◆ Exercise input
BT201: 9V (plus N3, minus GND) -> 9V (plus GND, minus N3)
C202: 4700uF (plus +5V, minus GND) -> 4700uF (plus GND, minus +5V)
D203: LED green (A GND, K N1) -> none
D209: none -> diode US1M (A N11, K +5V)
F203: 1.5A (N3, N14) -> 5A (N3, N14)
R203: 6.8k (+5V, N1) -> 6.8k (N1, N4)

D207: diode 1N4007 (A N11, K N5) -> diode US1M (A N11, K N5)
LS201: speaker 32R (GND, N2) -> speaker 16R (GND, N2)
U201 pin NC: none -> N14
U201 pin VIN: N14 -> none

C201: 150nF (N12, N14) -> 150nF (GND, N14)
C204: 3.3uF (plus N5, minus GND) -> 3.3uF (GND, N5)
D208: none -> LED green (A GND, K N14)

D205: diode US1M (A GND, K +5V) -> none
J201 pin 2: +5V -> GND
...
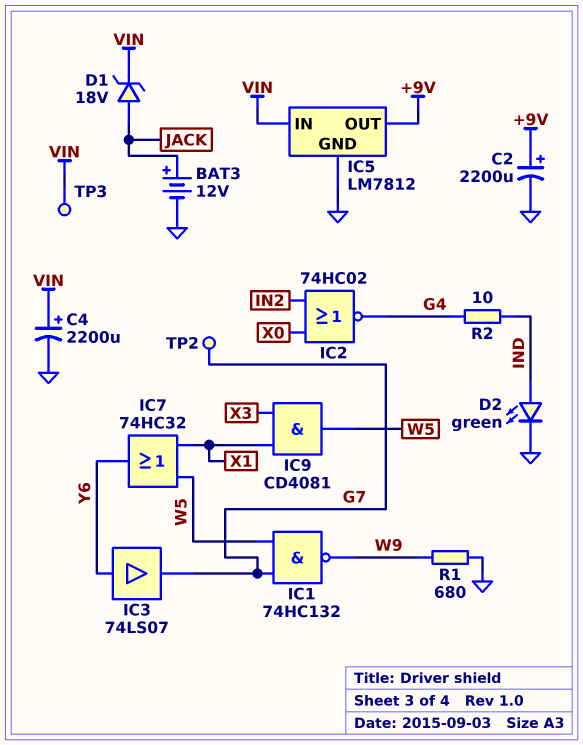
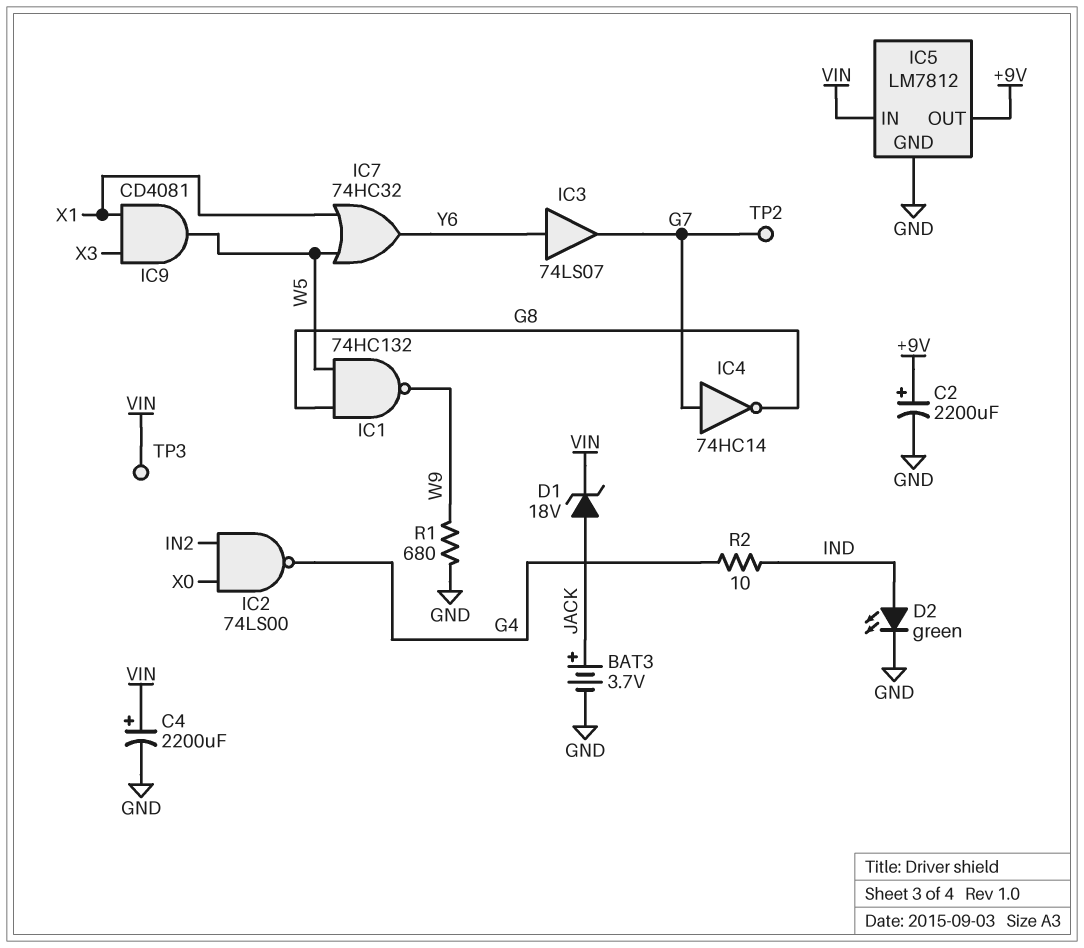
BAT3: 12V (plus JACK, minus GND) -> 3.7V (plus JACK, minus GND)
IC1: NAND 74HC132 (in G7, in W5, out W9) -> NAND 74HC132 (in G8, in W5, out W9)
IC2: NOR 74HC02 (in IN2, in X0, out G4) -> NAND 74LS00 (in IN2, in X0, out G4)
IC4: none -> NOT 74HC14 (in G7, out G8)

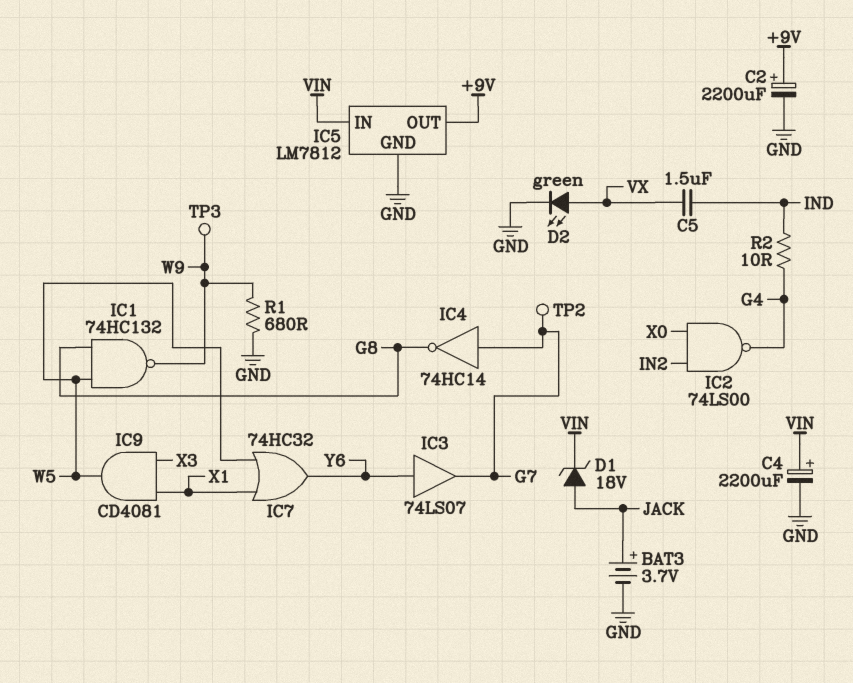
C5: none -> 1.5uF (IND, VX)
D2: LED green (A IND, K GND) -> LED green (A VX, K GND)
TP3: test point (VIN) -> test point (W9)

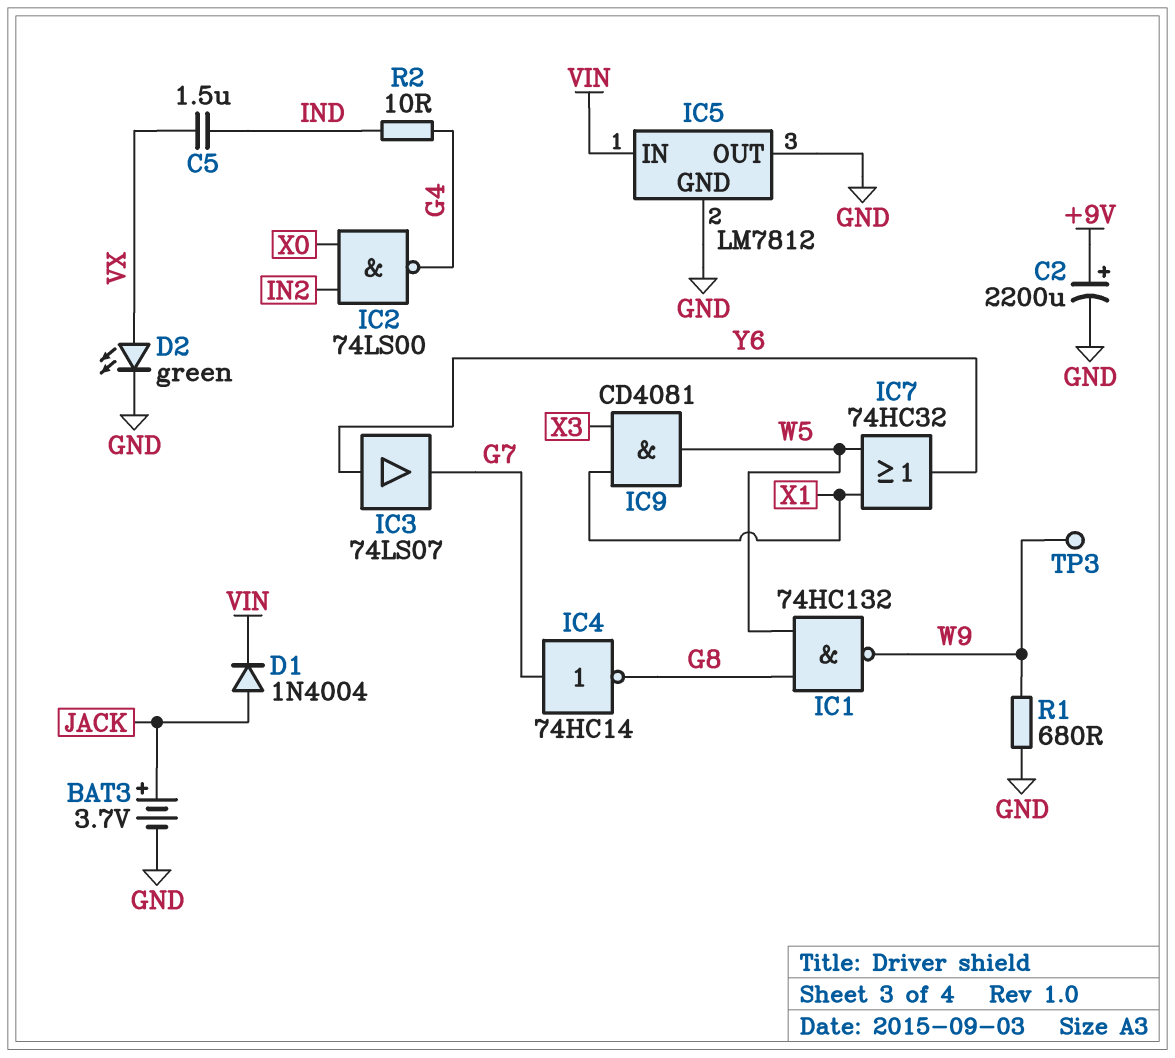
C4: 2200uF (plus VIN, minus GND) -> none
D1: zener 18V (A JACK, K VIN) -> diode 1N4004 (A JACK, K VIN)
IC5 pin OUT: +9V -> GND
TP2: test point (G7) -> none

◆ What to work on
All that should be written out is the stretch of lines above between the one holding "C4: 2200uF (plus VIN, minus GND) -> none" and the one holding "TP2: test point (G7) -> none", inclusive, exactly as given.

◆ Your solution
C4: 2200uF (plus VIN, minus GND) -> none
D1: zener 18V (A JACK, K VIN) -> diode 1N4004 (A JACK, K VIN)
IC5 pin OUT: +9V -> GND
TP2: test point (G7) -> none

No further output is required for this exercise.